Put every line of the records below into a numbered list, skipping any blank lines. Leave the pictures out of your answer.

▶ **Data shown**
>>>
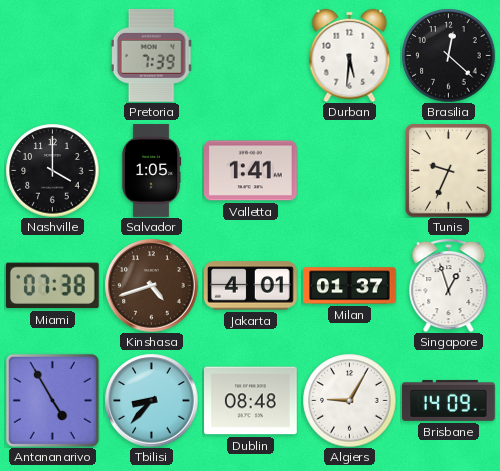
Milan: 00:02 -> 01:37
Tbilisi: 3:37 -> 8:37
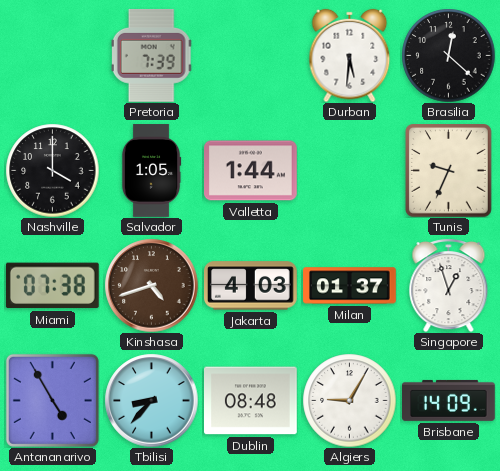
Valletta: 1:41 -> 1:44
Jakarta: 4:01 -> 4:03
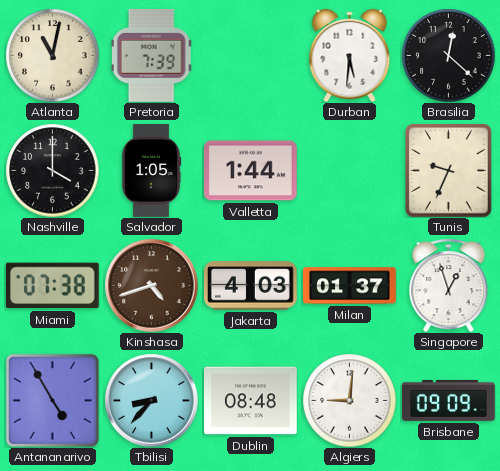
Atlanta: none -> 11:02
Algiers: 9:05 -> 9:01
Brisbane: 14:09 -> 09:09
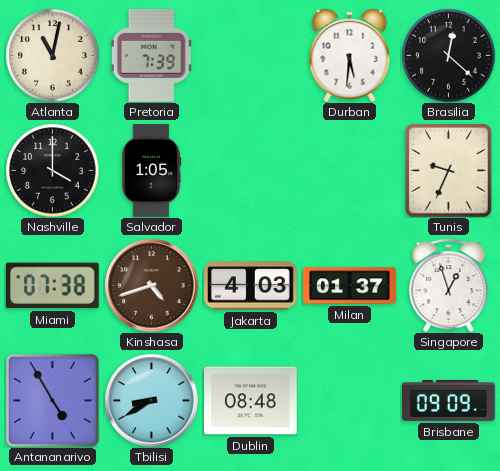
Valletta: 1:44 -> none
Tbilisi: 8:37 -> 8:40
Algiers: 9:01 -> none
<<<
▶ **Response for this exercise**
1. Milan: 00:02 -> 01:37
2. Tbilisi: 3:37 -> 8:37
3. Valletta: 1:41 -> 1:44
4. Jakarta: 4:01 -> 4:03
5. Atlanta: none -> 11:02
6. Algiers: 9:05 -> 9:01
7. Brisbane: 14:09 -> 09:09
8. Valletta: 1:44 -> none
9. Tbilisi: 8:37 -> 8:40
10. Algiers: 9:01 -> none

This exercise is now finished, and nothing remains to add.